STATED GOAL: Extract everything from the line containing "cyan cross: rotated" down to the line containing "yellow pentagon at" in the listing below, both lines included, and copy them unchanged. Leave the pictures out of your answer.

Dataset excerpt
■ ■ ■ ■

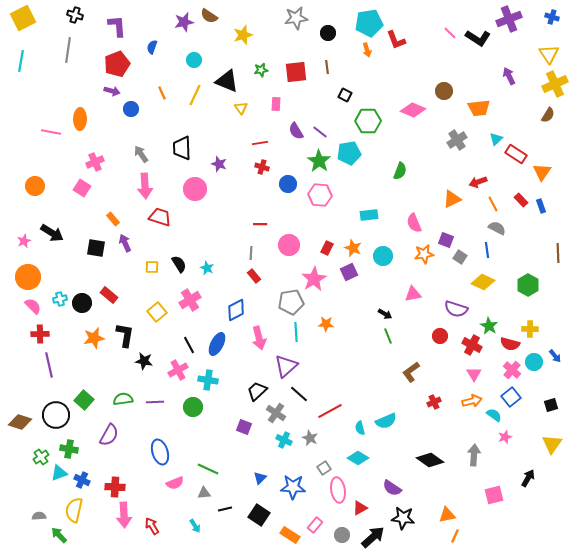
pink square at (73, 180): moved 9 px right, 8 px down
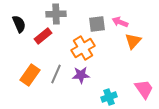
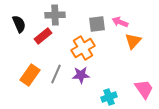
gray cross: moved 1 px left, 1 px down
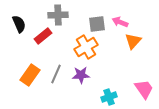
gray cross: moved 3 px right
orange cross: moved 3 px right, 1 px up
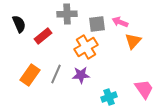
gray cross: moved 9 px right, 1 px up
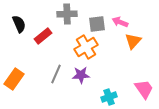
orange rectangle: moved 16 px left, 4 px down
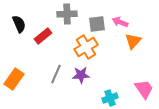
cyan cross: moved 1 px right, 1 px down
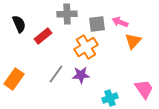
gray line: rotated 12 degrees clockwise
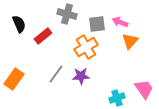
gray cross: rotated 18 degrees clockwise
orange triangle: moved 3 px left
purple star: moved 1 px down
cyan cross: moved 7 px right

■ ■ ■ ■

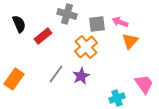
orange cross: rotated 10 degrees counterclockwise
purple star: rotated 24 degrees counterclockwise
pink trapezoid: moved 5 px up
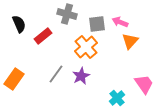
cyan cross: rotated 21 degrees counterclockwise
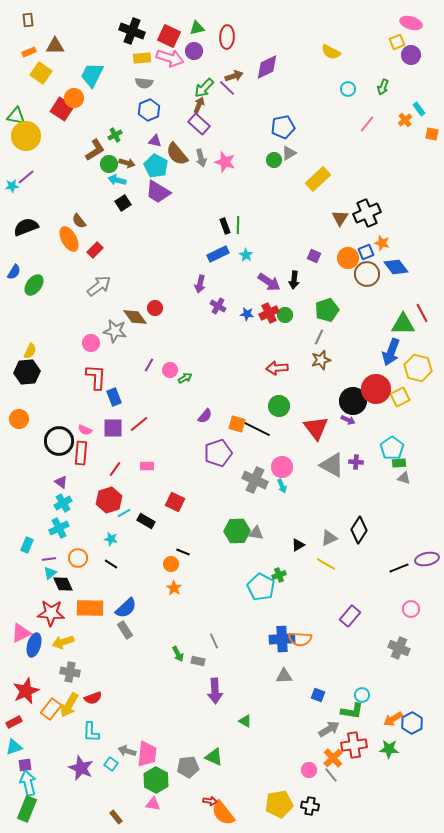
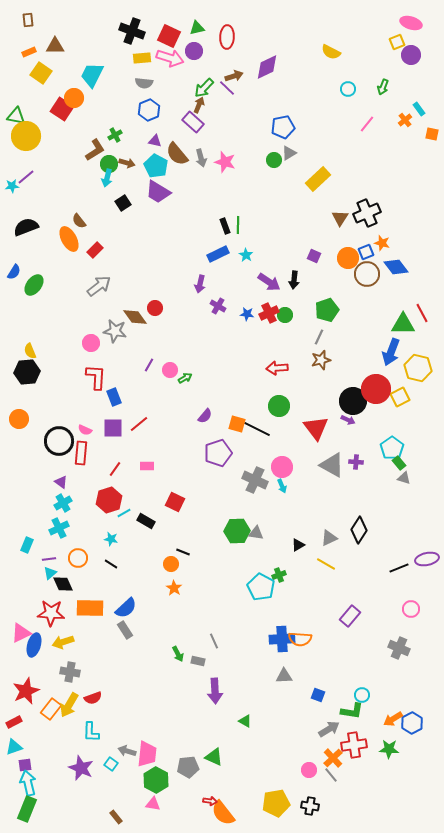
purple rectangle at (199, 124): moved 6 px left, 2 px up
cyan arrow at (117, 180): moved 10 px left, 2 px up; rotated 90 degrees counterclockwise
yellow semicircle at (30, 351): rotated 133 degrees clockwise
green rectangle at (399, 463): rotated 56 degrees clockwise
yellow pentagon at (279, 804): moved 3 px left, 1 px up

■ ■ ■ ■

COMPLETE RESPONSE:
cyan cross: rotated 21 degrees counterclockwise
purple rectangle at (199, 124): moved 6 px left, 2 px up
cyan arrow at (117, 180): moved 10 px left, 2 px up; rotated 90 degrees counterclockwise
yellow semicircle at (30, 351): rotated 133 degrees clockwise
green rectangle at (399, 463): rotated 56 degrees clockwise
yellow pentagon at (279, 804): moved 3 px left, 1 px up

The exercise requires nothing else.